Scene difference descriptions:
============

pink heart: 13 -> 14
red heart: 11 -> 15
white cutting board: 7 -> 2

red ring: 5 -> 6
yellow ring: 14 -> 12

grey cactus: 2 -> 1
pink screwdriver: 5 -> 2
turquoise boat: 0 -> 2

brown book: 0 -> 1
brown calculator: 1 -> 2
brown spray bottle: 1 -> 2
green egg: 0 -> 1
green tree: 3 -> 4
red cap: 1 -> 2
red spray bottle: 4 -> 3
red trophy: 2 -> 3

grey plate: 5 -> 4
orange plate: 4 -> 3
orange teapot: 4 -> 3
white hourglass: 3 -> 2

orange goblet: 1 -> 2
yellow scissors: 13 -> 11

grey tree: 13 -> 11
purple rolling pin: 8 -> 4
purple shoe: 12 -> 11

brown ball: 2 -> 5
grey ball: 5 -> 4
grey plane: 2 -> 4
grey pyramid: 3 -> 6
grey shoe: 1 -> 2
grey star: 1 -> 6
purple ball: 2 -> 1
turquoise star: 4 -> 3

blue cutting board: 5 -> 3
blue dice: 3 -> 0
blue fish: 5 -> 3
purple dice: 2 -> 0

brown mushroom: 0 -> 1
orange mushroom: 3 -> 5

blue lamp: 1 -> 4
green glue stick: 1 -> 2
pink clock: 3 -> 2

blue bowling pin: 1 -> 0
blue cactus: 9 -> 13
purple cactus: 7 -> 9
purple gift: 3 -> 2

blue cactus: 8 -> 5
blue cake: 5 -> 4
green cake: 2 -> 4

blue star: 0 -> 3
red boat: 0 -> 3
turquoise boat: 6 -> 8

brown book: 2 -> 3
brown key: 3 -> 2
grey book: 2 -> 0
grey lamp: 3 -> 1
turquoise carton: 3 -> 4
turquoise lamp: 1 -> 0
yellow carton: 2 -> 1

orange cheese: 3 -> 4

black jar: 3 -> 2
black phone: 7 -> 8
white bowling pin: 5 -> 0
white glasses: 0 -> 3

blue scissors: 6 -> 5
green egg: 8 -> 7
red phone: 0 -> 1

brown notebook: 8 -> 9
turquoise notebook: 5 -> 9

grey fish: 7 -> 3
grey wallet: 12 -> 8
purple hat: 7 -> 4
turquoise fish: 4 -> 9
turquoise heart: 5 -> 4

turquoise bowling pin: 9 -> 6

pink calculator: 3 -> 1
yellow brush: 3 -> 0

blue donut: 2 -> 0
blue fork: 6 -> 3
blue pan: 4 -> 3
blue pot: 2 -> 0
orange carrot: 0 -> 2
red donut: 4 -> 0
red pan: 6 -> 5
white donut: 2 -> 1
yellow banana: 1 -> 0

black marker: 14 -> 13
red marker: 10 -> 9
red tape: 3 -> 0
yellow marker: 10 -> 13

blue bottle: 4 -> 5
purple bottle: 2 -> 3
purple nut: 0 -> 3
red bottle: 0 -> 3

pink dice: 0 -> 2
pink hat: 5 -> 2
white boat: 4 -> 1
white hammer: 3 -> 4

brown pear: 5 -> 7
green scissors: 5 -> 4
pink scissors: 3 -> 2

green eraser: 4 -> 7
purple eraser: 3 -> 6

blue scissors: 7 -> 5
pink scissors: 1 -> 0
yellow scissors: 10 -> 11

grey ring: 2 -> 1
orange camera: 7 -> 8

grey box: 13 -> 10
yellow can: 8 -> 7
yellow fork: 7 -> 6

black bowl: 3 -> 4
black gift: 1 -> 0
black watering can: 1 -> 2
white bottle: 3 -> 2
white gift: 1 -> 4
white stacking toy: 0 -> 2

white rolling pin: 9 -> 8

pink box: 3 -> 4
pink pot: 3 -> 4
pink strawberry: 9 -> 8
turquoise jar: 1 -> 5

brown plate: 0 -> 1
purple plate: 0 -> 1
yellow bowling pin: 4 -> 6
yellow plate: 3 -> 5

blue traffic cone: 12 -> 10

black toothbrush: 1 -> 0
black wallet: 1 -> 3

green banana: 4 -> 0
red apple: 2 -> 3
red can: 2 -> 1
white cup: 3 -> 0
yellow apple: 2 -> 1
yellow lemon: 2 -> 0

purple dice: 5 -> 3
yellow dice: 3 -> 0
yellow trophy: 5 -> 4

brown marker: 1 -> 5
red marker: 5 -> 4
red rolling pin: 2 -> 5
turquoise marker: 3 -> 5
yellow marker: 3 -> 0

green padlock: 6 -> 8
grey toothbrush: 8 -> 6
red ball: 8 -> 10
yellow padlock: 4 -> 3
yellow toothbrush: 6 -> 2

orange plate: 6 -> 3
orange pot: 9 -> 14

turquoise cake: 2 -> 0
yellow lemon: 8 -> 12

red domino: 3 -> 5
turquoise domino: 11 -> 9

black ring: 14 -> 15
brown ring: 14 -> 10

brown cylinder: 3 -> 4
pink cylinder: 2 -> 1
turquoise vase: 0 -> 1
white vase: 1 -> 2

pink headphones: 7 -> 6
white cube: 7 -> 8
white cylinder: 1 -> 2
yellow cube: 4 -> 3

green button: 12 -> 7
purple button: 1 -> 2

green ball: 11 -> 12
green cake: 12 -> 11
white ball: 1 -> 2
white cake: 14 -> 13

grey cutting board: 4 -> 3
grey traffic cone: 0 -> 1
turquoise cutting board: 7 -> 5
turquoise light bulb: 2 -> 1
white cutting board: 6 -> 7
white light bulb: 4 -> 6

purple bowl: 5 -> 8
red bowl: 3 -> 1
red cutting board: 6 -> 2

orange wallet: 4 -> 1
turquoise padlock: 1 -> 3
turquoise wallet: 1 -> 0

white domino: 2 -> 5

============

§ **Work required**
Starting from the line containing "grey box: 13 -> 10" and ending with the final line of the data, reproduce each line exactly as it appears, including no other lines.

§ **Solution**
grey box: 13 -> 10
yellow can: 8 -> 7
yellow fork: 7 -> 6

black bowl: 3 -> 4
black gift: 1 -> 0
black watering can: 1 -> 2
white bottle: 3 -> 2
white gift: 1 -> 4
white stacking toy: 0 -> 2

white rolling pin: 9 -> 8

pink box: 3 -> 4
pink pot: 3 -> 4
pink strawberry: 9 -> 8
turquoise jar: 1 -> 5

brown plate: 0 -> 1
purple plate: 0 -> 1
yellow bowling pin: 4 -> 6
yellow plate: 3 -> 5

blue traffic cone: 12 -> 10

black toothbrush: 1 -> 0
black wallet: 1 -> 3

green banana: 4 -> 0
red apple: 2 -> 3
red can: 2 -> 1
white cup: 3 -> 0
yellow apple: 2 -> 1
yellow lemon: 2 -> 0

purple dice: 5 -> 3
yellow dice: 3 -> 0
yellow trophy: 5 -> 4

brown marker: 1 -> 5
red marker: 5 -> 4
red rolling pin: 2 -> 5
turquoise marker: 3 -> 5
yellow marker: 3 -> 0

green padlock: 6 -> 8
grey toothbrush: 8 -> 6
red ball: 8 -> 10
yellow padlock: 4 -> 3
yellow toothbrush: 6 -> 2

orange plate: 6 -> 3
orange pot: 9 -> 14

turquoise cake: 2 -> 0
yellow lemon: 8 -> 12

red domino: 3 -> 5
turquoise domino: 11 -> 9

black ring: 14 -> 15
brown ring: 14 -> 10

brown cylinder: 3 -> 4
pink cylinder: 2 -> 1
turquoise vase: 0 -> 1
white vase: 1 -> 2

pink headphones: 7 -> 6
white cube: 7 -> 8
white cylinder: 1 -> 2
yellow cube: 4 -> 3

green button: 12 -> 7
purple button: 1 -> 2

green ball: 11 -> 12
green cake: 12 -> 11
white ball: 1 -> 2
white cake: 14 -> 13

grey cutting board: 4 -> 3
grey traffic cone: 0 -> 1
turquoise cutting board: 7 -> 5
turquoise light bulb: 2 -> 1
white cutting board: 6 -> 7
white light bulb: 4 -> 6

purple bowl: 5 -> 8
red bowl: 3 -> 1
red cutting board: 6 -> 2

orange wallet: 4 -> 1
turquoise padlock: 1 -> 3
turquoise wallet: 1 -> 0

white domino: 2 -> 5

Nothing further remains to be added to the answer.